» **EXCERPTED DATA**:
_____
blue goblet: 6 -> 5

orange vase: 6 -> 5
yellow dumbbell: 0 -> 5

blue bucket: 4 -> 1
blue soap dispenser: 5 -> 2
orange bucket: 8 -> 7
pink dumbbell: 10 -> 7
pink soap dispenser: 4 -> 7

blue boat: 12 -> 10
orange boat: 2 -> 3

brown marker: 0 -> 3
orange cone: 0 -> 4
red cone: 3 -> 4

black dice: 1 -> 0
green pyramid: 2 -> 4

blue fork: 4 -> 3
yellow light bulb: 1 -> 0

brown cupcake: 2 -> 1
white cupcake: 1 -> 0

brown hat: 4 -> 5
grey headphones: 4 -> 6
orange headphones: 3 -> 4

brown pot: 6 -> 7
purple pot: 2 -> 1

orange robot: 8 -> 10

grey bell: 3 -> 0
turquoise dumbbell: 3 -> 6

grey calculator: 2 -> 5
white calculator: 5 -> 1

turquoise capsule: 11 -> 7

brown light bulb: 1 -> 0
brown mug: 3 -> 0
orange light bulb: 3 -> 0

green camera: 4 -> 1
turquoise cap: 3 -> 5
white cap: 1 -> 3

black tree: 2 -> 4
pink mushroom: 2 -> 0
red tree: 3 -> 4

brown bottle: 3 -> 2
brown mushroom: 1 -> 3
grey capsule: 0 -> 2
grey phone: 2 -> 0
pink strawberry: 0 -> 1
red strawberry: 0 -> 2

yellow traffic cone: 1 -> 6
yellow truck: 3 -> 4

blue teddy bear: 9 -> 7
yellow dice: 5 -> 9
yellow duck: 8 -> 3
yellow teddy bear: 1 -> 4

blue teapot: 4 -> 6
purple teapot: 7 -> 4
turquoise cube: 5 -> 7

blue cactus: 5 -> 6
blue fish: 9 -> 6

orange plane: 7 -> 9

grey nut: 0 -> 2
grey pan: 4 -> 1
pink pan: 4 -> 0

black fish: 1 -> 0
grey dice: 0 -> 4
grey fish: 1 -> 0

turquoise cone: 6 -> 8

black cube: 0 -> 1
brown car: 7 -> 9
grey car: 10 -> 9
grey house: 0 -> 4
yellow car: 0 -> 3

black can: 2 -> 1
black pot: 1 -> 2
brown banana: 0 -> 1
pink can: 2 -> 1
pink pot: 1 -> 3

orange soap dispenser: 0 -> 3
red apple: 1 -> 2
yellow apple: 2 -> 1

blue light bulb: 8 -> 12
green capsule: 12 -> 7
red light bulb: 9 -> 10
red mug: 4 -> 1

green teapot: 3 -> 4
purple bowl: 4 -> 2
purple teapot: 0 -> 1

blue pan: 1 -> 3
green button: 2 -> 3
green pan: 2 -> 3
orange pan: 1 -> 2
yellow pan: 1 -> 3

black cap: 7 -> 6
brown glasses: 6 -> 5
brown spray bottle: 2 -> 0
_____
» **ABOUT THIS EXERCISE**: Wherever a line in the entries holds "cone", copy that line.

» **RESULT OF THIS TASK**:
orange cone: 0 -> 4
red cone: 3 -> 4
yellow traffic cone: 1 -> 6
turquoise cone: 6 -> 8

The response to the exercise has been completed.